● **EXERCISE DETAILS**:
Every line containing the word "pink" must be pulled from the records.

** INPUT RECORDS follows **

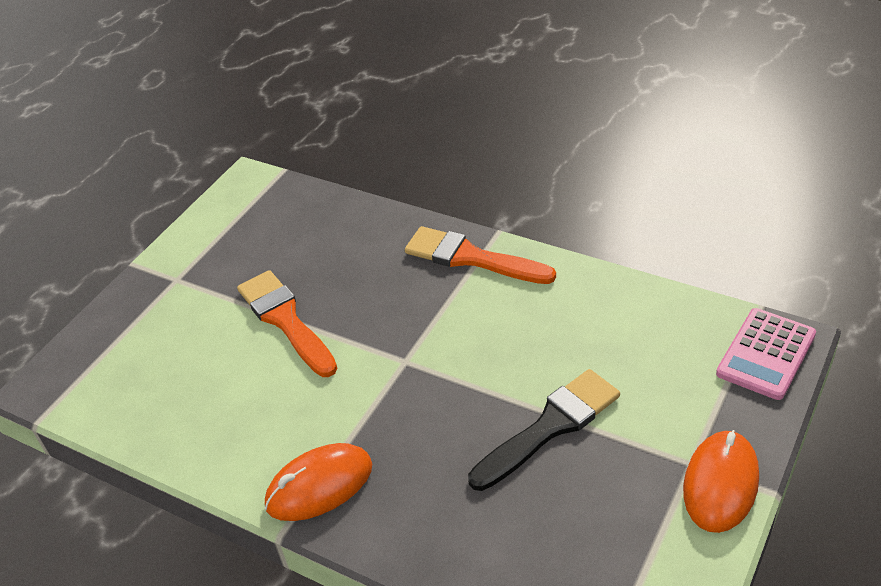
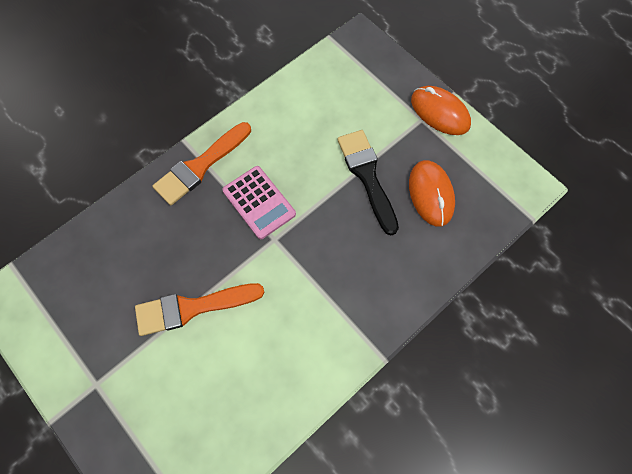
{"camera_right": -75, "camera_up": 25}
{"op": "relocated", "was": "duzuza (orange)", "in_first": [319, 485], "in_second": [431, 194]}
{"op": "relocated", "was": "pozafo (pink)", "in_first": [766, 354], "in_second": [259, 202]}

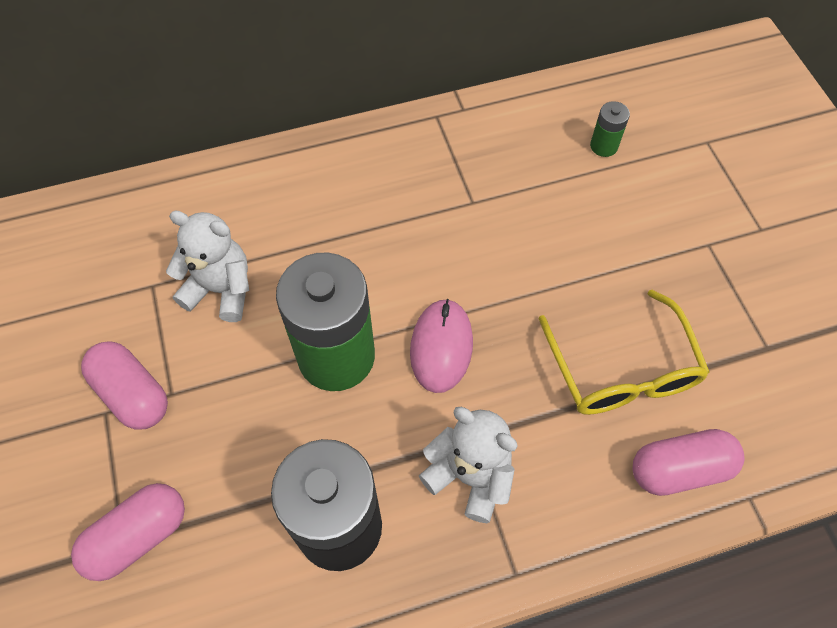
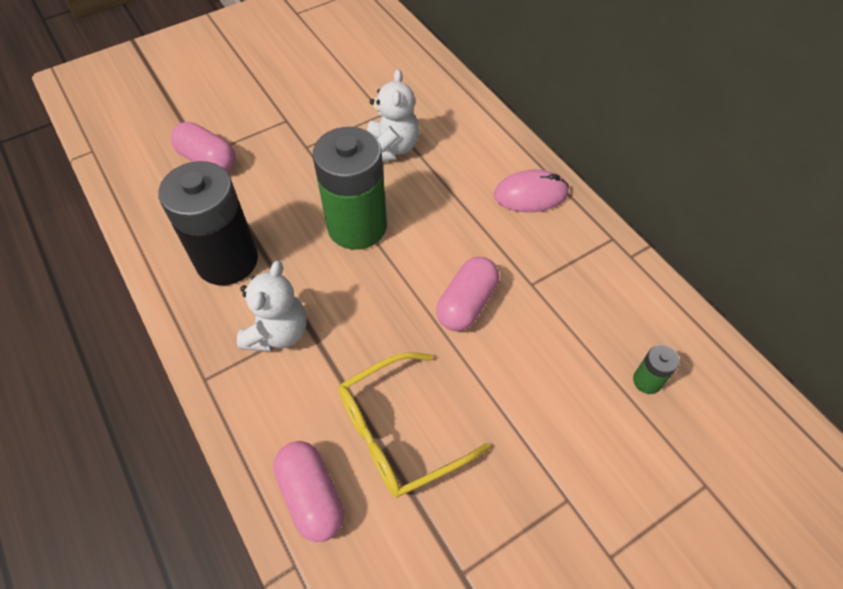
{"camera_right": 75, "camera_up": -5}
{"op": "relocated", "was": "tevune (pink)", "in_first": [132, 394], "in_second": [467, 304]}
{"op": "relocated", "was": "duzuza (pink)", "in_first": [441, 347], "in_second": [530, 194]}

** End of INPUT RECORDS **

● **RESULT OF THIS TASK**:
{"op": "relocated", "was": "pozafo (pink)", "in_first": [766, 354], "in_second": [259, 202]}
{"op": "relocated", "was": "tevune (pink)", "in_first": [132, 394], "in_second": [467, 304]}
{"op": "relocated", "was": "duzuza (pink)", "in_first": [441, 347], "in_second": [530, 194]}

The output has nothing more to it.